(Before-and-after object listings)
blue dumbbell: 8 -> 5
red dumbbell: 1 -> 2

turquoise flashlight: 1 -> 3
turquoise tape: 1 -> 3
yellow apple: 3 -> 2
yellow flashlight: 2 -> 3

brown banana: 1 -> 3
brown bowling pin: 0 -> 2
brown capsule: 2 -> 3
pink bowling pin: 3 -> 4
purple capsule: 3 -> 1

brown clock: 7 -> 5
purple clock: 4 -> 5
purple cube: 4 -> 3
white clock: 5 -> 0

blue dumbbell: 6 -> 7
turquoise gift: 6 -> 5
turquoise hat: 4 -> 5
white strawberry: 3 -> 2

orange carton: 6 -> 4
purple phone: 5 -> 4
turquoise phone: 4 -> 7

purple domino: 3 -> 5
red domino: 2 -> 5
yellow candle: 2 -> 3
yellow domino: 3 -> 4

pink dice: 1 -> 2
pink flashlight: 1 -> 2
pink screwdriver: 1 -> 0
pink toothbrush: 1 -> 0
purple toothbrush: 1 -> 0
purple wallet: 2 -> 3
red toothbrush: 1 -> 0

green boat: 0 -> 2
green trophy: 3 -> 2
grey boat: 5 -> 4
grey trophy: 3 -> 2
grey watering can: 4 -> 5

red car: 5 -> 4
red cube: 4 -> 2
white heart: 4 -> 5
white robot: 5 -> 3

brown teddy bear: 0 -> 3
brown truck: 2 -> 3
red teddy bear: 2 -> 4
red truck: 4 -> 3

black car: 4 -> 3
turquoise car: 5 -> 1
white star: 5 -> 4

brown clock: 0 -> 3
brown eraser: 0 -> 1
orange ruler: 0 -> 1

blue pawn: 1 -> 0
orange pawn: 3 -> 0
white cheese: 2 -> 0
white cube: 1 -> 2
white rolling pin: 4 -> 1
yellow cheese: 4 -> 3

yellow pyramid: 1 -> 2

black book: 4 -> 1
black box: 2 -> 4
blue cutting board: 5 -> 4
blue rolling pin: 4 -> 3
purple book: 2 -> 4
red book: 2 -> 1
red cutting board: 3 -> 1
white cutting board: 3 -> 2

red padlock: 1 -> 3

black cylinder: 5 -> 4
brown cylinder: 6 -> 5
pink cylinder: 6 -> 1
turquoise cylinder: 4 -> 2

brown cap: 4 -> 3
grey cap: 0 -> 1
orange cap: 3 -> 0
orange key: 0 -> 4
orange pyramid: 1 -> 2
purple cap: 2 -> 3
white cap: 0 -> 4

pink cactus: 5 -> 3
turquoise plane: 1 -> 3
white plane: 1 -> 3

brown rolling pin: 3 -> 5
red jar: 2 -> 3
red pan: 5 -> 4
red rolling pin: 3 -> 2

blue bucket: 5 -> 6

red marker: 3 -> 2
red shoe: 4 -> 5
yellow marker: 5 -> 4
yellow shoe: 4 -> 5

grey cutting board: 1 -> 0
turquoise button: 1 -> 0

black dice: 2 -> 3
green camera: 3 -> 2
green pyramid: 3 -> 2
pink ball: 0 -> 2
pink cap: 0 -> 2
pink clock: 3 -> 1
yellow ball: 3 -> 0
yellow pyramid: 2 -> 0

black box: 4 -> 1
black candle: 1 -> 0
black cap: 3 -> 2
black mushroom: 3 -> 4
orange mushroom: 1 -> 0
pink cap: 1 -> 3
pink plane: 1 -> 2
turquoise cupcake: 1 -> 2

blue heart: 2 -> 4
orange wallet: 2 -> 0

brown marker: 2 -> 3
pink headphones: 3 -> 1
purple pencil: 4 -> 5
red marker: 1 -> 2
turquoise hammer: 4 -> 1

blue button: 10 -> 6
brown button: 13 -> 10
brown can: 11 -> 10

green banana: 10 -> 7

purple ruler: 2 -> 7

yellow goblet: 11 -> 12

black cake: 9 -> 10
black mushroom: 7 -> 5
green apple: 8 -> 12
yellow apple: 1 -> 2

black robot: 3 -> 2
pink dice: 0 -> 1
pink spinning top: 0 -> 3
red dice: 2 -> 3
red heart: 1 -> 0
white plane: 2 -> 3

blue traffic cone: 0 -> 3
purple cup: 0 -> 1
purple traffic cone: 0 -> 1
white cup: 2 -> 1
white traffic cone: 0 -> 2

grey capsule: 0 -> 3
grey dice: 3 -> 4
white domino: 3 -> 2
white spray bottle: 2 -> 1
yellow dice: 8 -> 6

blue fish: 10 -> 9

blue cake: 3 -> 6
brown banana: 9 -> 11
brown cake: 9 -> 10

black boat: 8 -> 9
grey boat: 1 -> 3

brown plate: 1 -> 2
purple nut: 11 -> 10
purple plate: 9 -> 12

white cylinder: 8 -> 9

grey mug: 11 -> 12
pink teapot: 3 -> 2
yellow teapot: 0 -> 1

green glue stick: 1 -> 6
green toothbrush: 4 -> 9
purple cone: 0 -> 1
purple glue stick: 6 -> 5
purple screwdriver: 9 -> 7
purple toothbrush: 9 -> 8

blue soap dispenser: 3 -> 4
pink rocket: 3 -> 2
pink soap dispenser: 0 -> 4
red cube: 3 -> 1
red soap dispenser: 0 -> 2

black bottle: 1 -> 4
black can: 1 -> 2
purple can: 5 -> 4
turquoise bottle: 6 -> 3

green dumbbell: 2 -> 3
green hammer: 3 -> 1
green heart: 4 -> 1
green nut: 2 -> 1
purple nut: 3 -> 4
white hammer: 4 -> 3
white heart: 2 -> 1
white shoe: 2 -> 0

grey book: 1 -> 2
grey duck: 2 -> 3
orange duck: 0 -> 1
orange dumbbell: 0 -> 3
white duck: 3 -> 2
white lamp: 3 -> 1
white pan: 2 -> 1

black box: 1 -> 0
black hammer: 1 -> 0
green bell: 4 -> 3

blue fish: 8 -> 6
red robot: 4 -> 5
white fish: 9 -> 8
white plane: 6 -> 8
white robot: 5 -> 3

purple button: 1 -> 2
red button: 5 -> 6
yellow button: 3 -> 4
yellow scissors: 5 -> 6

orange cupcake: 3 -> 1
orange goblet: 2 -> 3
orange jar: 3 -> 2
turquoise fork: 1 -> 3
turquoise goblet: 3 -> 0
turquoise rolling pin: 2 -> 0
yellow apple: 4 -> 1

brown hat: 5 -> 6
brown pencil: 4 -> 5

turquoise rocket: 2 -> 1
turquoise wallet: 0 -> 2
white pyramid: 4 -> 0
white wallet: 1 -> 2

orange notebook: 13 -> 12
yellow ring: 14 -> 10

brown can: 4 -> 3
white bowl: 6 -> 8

▶ [Task prompt]: Top to bottom, set down the entries above word for word.

▶ [Solution to this problem]:
blue dumbbell: 8 -> 5
red dumbbell: 1 -> 2

turquoise flashlight: 1 -> 3
turquoise tape: 1 -> 3
yellow apple: 3 -> 2
yellow flashlight: 2 -> 3

brown banana: 1 -> 3
brown bowling pin: 0 -> 2
brown capsule: 2 -> 3
pink bowling pin: 3 -> 4
purple capsule: 3 -> 1

brown clock: 7 -> 5
purple clock: 4 -> 5
purple cube: 4 -> 3
white clock: 5 -> 0

blue dumbbell: 6 -> 7
turquoise gift: 6 -> 5
turquoise hat: 4 -> 5
white strawberry: 3 -> 2

orange carton: 6 -> 4
purple phone: 5 -> 4
turquoise phone: 4 -> 7

purple domino: 3 -> 5
red domino: 2 -> 5
yellow candle: 2 -> 3
yellow domino: 3 -> 4

pink dice: 1 -> 2
pink flashlight: 1 -> 2
pink screwdriver: 1 -> 0
pink toothbrush: 1 -> 0
purple toothbrush: 1 -> 0
purple wallet: 2 -> 3
red toothbrush: 1 -> 0

green boat: 0 -> 2
green trophy: 3 -> 2
grey boat: 5 -> 4
grey trophy: 3 -> 2
grey watering can: 4 -> 5

red car: 5 -> 4
red cube: 4 -> 2
white heart: 4 -> 5
white robot: 5 -> 3

brown teddy bear: 0 -> 3
brown truck: 2 -> 3
red teddy bear: 2 -> 4
red truck: 4 -> 3

black car: 4 -> 3
turquoise car: 5 -> 1
white star: 5 -> 4

brown clock: 0 -> 3
brown eraser: 0 -> 1
orange ruler: 0 -> 1

blue pawn: 1 -> 0
orange pawn: 3 -> 0
white cheese: 2 -> 0
white cube: 1 -> 2
white rolling pin: 4 -> 1
yellow cheese: 4 -> 3

yellow pyramid: 1 -> 2

black book: 4 -> 1
black box: 2 -> 4
blue cutting board: 5 -> 4
blue rolling pin: 4 -> 3
purple book: 2 -> 4
red book: 2 -> 1
red cutting board: 3 -> 1
white cutting board: 3 -> 2

red padlock: 1 -> 3

black cylinder: 5 -> 4
brown cylinder: 6 -> 5
pink cylinder: 6 -> 1
turquoise cylinder: 4 -> 2

brown cap: 4 -> 3
grey cap: 0 -> 1
orange cap: 3 -> 0
orange key: 0 -> 4
orange pyramid: 1 -> 2
purple cap: 2 -> 3
white cap: 0 -> 4

pink cactus: 5 -> 3
turquoise plane: 1 -> 3
white plane: 1 -> 3

brown rolling pin: 3 -> 5
red jar: 2 -> 3
red pan: 5 -> 4
red rolling pin: 3 -> 2

blue bucket: 5 -> 6

red marker: 3 -> 2
red shoe: 4 -> 5
yellow marker: 5 -> 4
yellow shoe: 4 -> 5

grey cutting board: 1 -> 0
turquoise button: 1 -> 0

black dice: 2 -> 3
green camera: 3 -> 2
green pyramid: 3 -> 2
pink ball: 0 -> 2
pink cap: 0 -> 2
pink clock: 3 -> 1
yellow ball: 3 -> 0
yellow pyramid: 2 -> 0

black box: 4 -> 1
black candle: 1 -> 0
black cap: 3 -> 2
black mushroom: 3 -> 4
orange mushroom: 1 -> 0
pink cap: 1 -> 3
pink plane: 1 -> 2
turquoise cupcake: 1 -> 2

blue heart: 2 -> 4
orange wallet: 2 -> 0

brown marker: 2 -> 3
pink headphones: 3 -> 1
purple pencil: 4 -> 5
red marker: 1 -> 2
turquoise hammer: 4 -> 1

blue button: 10 -> 6
brown button: 13 -> 10
brown can: 11 -> 10

green banana: 10 -> 7

purple ruler: 2 -> 7

yellow goblet: 11 -> 12

black cake: 9 -> 10
black mushroom: 7 -> 5
green apple: 8 -> 12
yellow apple: 1 -> 2

black robot: 3 -> 2
pink dice: 0 -> 1
pink spinning top: 0 -> 3
red dice: 2 -> 3
red heart: 1 -> 0
white plane: 2 -> 3

blue traffic cone: 0 -> 3
purple cup: 0 -> 1
purple traffic cone: 0 -> 1
white cup: 2 -> 1
white traffic cone: 0 -> 2

grey capsule: 0 -> 3
grey dice: 3 -> 4
white domino: 3 -> 2
white spray bottle: 2 -> 1
yellow dice: 8 -> 6

blue fish: 10 -> 9

blue cake: 3 -> 6
brown banana: 9 -> 11
brown cake: 9 -> 10

black boat: 8 -> 9
grey boat: 1 -> 3

brown plate: 1 -> 2
purple nut: 11 -> 10
purple plate: 9 -> 12

white cylinder: 8 -> 9

grey mug: 11 -> 12
pink teapot: 3 -> 2
yellow teapot: 0 -> 1

green glue stick: 1 -> 6
green toothbrush: 4 -> 9
purple cone: 0 -> 1
purple glue stick: 6 -> 5
purple screwdriver: 9 -> 7
purple toothbrush: 9 -> 8

blue soap dispenser: 3 -> 4
pink rocket: 3 -> 2
pink soap dispenser: 0 -> 4
red cube: 3 -> 1
red soap dispenser: 0 -> 2

black bottle: 1 -> 4
black can: 1 -> 2
purple can: 5 -> 4
turquoise bottle: 6 -> 3

green dumbbell: 2 -> 3
green hammer: 3 -> 1
green heart: 4 -> 1
green nut: 2 -> 1
purple nut: 3 -> 4
white hammer: 4 -> 3
white heart: 2 -> 1
white shoe: 2 -> 0

grey book: 1 -> 2
grey duck: 2 -> 3
orange duck: 0 -> 1
orange dumbbell: 0 -> 3
white duck: 3 -> 2
white lamp: 3 -> 1
white pan: 2 -> 1

black box: 1 -> 0
black hammer: 1 -> 0
green bell: 4 -> 3

blue fish: 8 -> 6
red robot: 4 -> 5
white fish: 9 -> 8
white plane: 6 -> 8
white robot: 5 -> 3

purple button: 1 -> 2
red button: 5 -> 6
yellow button: 3 -> 4
yellow scissors: 5 -> 6

orange cupcake: 3 -> 1
orange goblet: 2 -> 3
orange jar: 3 -> 2
turquoise fork: 1 -> 3
turquoise goblet: 3 -> 0
turquoise rolling pin: 2 -> 0
yellow apple: 4 -> 1

brown hat: 5 -> 6
brown pencil: 4 -> 5

turquoise rocket: 2 -> 1
turquoise wallet: 0 -> 2
white pyramid: 4 -> 0
white wallet: 1 -> 2

orange notebook: 13 -> 12
yellow ring: 14 -> 10

brown can: 4 -> 3
white bowl: 6 -> 8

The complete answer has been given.